Starting at the line containing "orange cake: 3 -> 2" and ending at the line containing "white egg: 2 -> 1", print every line of the material below exactly, both ends included, and stop there.

> **Records**:
# # # #

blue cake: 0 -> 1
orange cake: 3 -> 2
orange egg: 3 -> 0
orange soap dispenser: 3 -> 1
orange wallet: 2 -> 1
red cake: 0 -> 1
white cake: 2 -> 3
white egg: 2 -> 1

# # # #

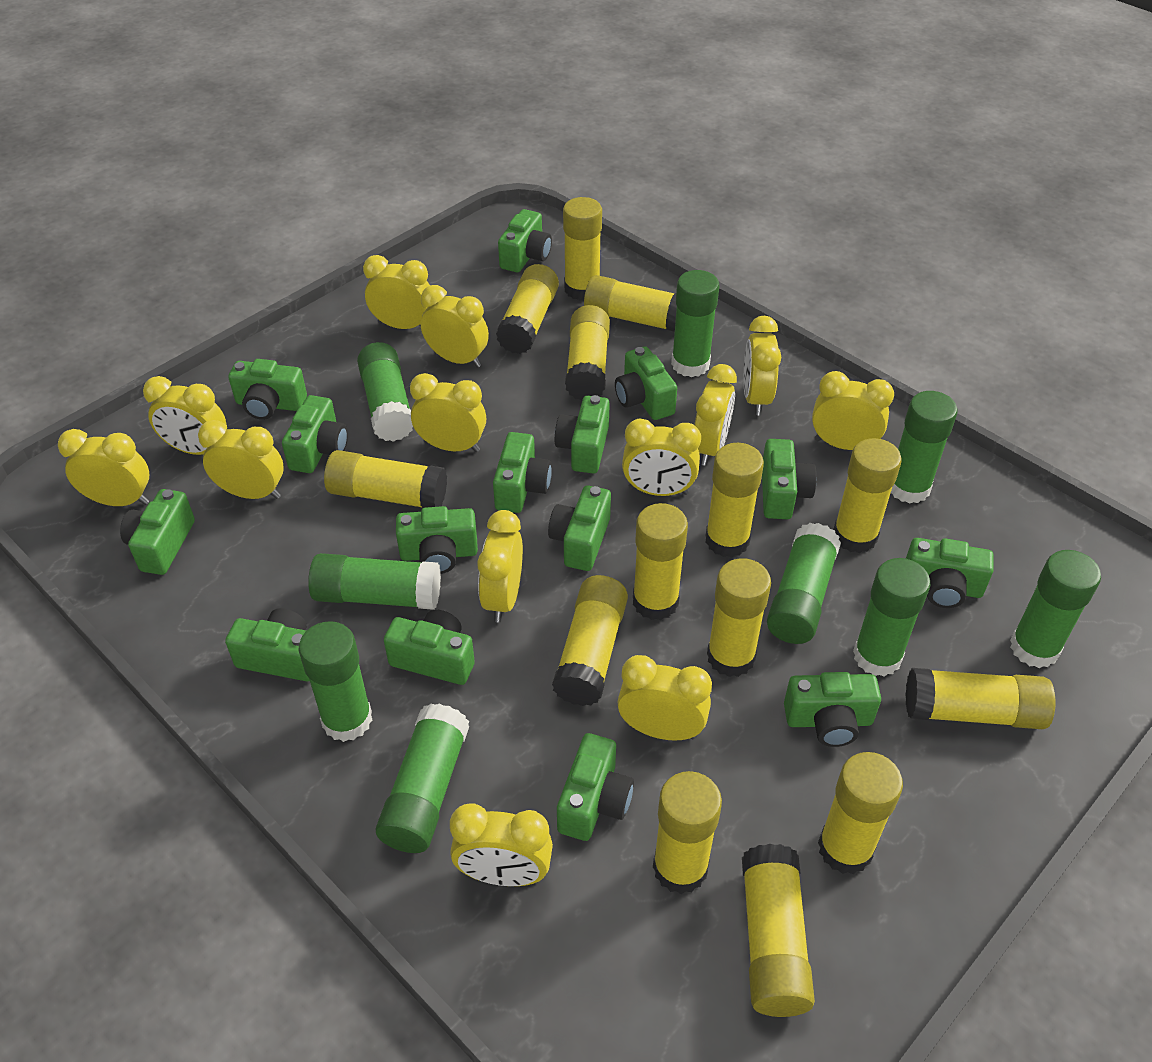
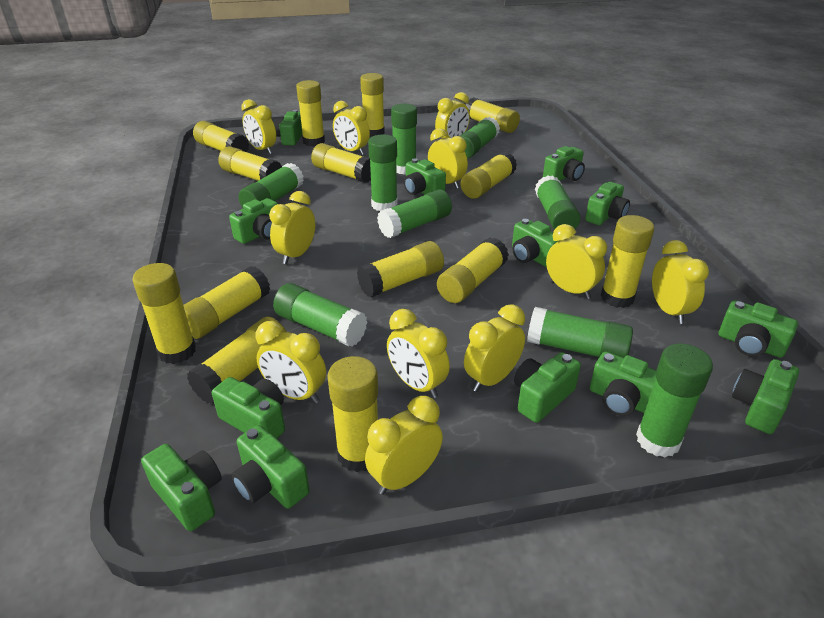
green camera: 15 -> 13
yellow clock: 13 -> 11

# # # #

> **Task response**:
orange cake: 3 -> 2
orange egg: 3 -> 0
orange soap dispenser: 3 -> 1
orange wallet: 2 -> 1
red cake: 0 -> 1
white cake: 2 -> 3
white egg: 2 -> 1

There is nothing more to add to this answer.